◆ **What you should do**: Note each line of the entries that includes "purple". Then copy those lines.
=== Input ===
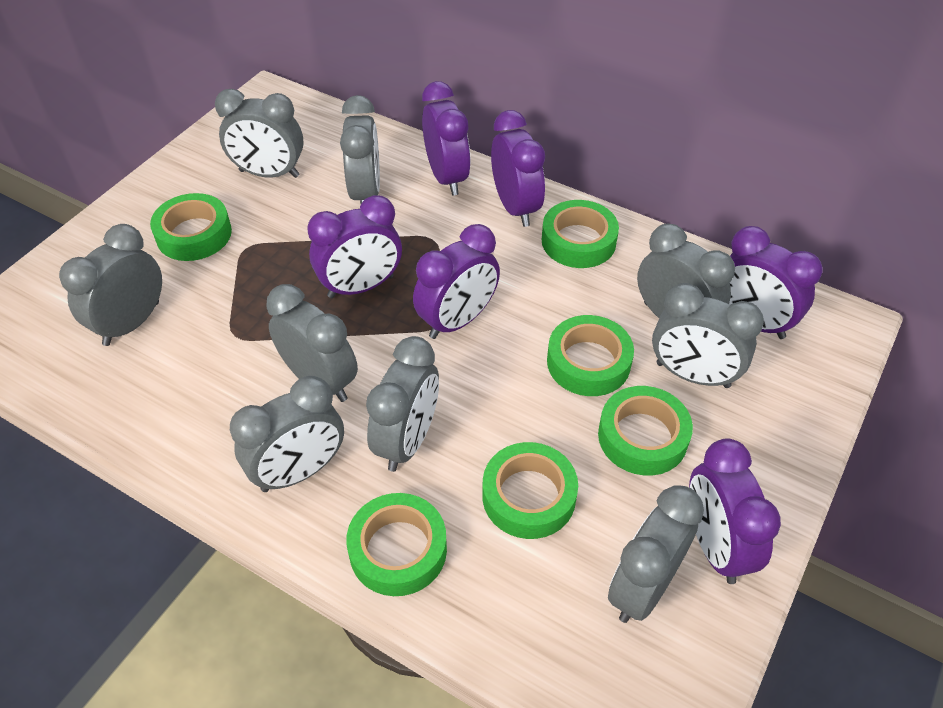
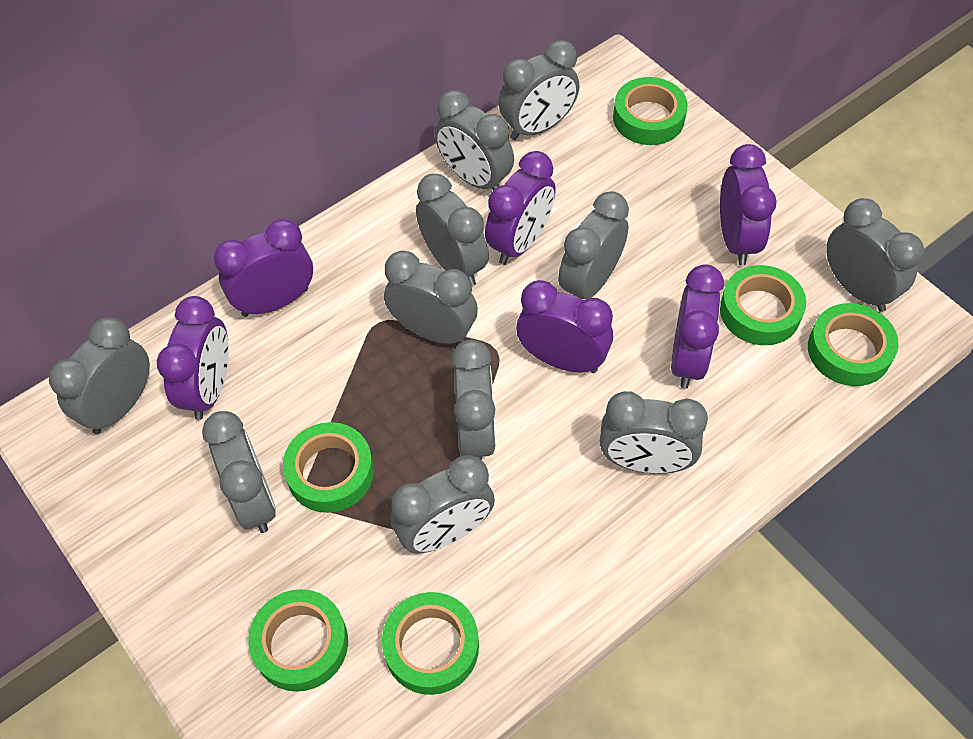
grey clock: [59,224,162,346] [215,89,304,178] [230,376,344,492] [266,284,358,402] [340,95,380,203] [366,336,439,472] [608,485,704,623] [637,223,735,318] [652,283,764,388] = 9 -> [49,317,150,434] [202,411,276,533] [384,250,478,344] [391,455,495,553] [416,173,489,286] [435,90,514,190] [452,339,496,460] [499,40,579,140] [558,191,629,299] [600,391,708,474] [826,198,924,312] = 11

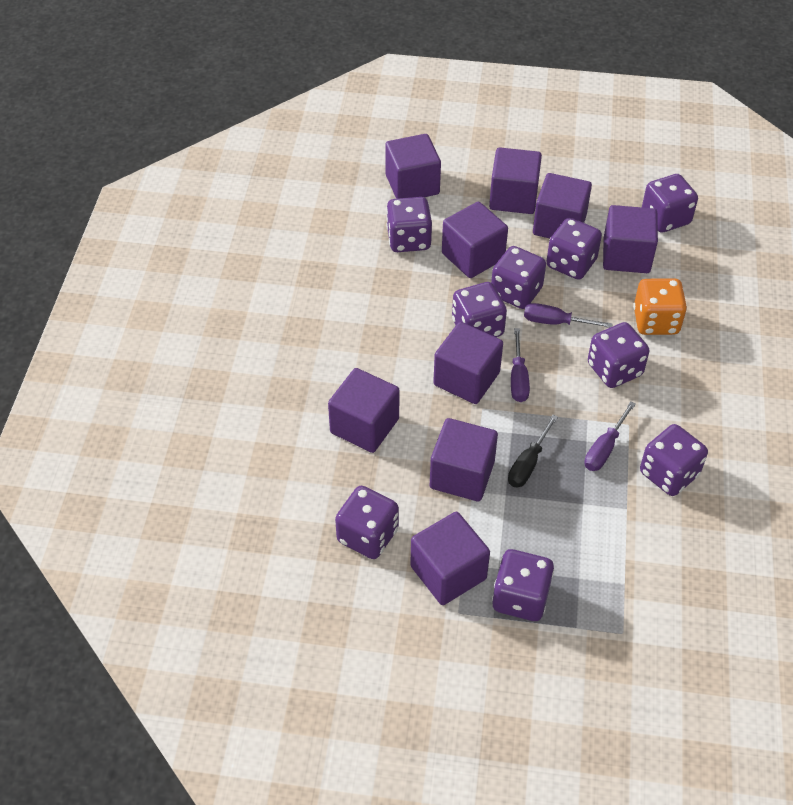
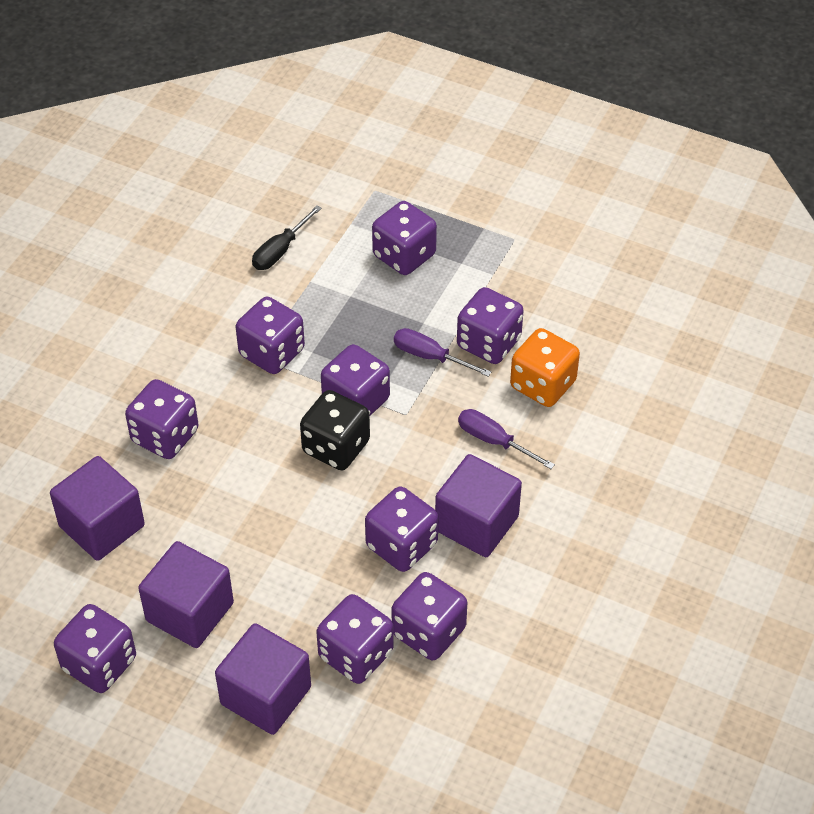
black dice: none = 0 -> [300,390,370,471] = 1
purple cube: [328,368,399,453] [385,134,441,199] [410,512,490,605] [430,418,498,501] [433,322,503,404] [442,202,508,278] [489,148,542,214] [533,173,592,238] [603,205,658,273] = 9 -> [50,456,145,561] [138,541,234,648] [215,623,311,735] [435,454,522,557] = 4
purple screwdriver: [511,328,530,402] [524,303,613,328] [584,401,636,471] = 3 -> [394,328,491,377] [458,409,555,469] = 2

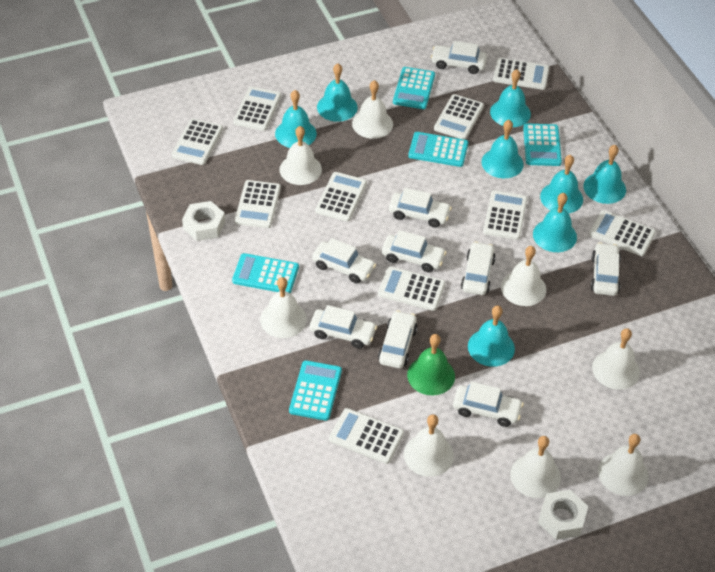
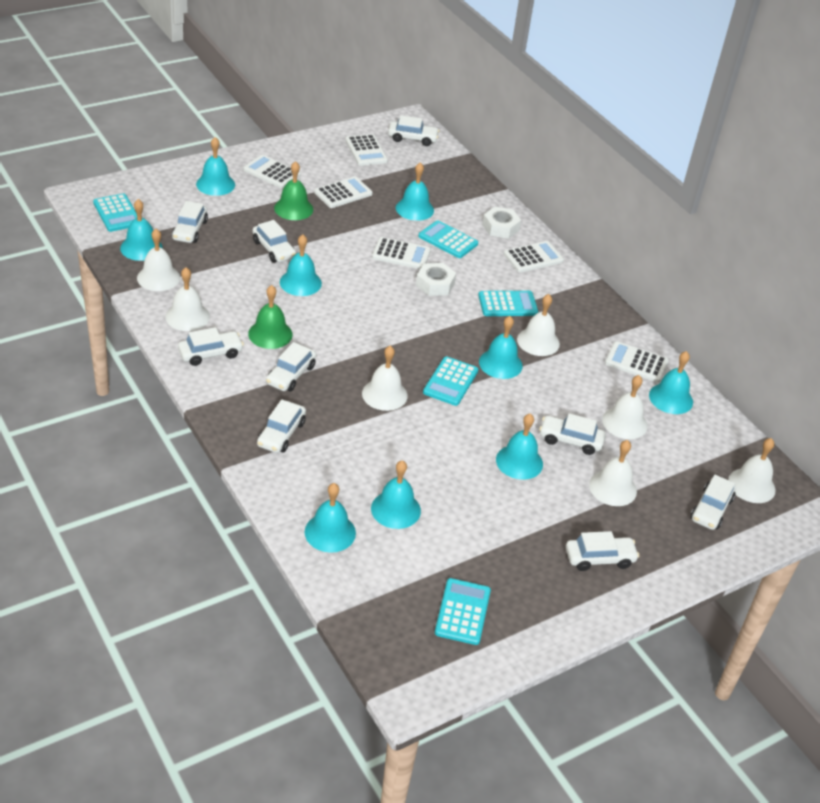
green bell: [407,334,455,395] = 1 -> [248,285,293,349] [274,161,313,220] = 2
turquoise bell: [275,90,317,148] [317,64,358,122] [468,306,515,367] [481,120,524,178] [490,69,531,127] [533,193,577,252] [540,155,583,213] [583,145,626,204] = 8 -> [120,199,163,261] [196,137,235,196] [280,234,322,296] [305,483,356,553] [371,460,421,529] [396,162,434,221] [479,316,523,379] [496,413,543,480] [649,351,693,414] = 9
white bell: [260,277,307,338] [279,126,322,185] [352,80,393,139] [404,414,454,477] [501,246,546,306] [510,436,561,498] [592,328,640,390] [598,434,649,496] = 8 -> [137,229,180,291] [166,267,210,331] [362,346,408,411] [517,294,560,356] [589,440,637,506] [602,375,648,439] [728,438,776,503] = 7
white calculator: [171,119,223,165] [233,86,281,131] [235,180,281,228] [315,172,367,222] [329,408,404,464] [378,266,445,311] [434,94,484,140] [483,190,527,240] [493,58,549,90] [589,210,656,256] = 10 -> [243,155,301,188] [314,176,373,208] [345,134,388,166] [372,237,431,269] [504,241,564,273] [605,341,669,382] = 6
===
◆ **Solution to the problem**:
purple cube: [328,368,399,453] [385,134,441,199] [410,512,490,605] [430,418,498,501] [433,322,503,404] [442,202,508,278] [489,148,542,214] [533,173,592,238] [603,205,658,273] = 9 -> [50,456,145,561] [138,541,234,648] [215,623,311,735] [435,454,522,557] = 4
purple screwdriver: [511,328,530,402] [524,303,613,328] [584,401,636,471] = 3 -> [394,328,491,377] [458,409,555,469] = 2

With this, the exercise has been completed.